*Task to carry out:*
Please write out, with no changes, the part below that opens with the line containing "From the cell" and closes with the line containing "86-93 [166, 134]", including both of those lines.

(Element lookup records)
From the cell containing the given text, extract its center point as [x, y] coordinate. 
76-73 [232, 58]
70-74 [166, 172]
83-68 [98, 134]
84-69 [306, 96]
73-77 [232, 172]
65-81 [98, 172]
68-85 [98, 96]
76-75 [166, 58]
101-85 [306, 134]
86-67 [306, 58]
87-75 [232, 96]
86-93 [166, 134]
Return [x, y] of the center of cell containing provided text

--

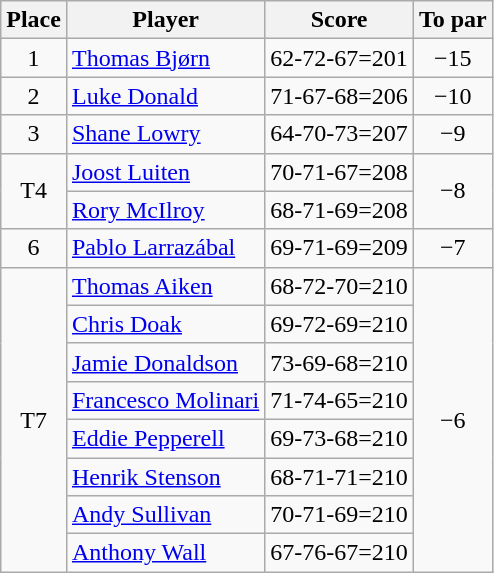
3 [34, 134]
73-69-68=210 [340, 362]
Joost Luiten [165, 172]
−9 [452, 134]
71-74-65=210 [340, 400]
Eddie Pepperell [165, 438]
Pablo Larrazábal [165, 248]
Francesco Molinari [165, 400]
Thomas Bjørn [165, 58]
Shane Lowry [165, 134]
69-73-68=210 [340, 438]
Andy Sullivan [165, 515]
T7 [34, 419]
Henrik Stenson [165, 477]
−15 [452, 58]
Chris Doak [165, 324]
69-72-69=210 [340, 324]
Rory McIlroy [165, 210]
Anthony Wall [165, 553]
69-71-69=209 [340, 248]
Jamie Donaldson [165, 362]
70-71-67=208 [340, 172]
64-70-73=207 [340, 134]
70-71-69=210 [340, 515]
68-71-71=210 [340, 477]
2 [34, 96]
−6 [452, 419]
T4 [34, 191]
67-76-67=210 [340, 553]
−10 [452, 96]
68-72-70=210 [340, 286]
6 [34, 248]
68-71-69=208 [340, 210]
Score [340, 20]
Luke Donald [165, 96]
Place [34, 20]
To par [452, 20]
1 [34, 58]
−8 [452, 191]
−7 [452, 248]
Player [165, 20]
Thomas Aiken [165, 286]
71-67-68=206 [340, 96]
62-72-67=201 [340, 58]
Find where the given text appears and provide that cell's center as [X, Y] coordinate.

==

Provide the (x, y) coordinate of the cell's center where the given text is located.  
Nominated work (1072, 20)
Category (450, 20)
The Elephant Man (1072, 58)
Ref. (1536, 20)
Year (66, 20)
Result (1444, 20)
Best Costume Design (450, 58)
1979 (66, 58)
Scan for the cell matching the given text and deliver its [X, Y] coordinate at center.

*Answer in full:*
From the cell containing the given text, extract its center point as [x, y] coordinate. 
76-73 [232, 58]
70-74 [166, 172]
83-68 [98, 134]
84-69 [306, 96]
73-77 [232, 172]
65-81 [98, 172]
68-85 [98, 96]
76-75 [166, 58]
101-85 [306, 134]
86-67 [306, 58]
87-75 [232, 96]
86-93 [166, 134]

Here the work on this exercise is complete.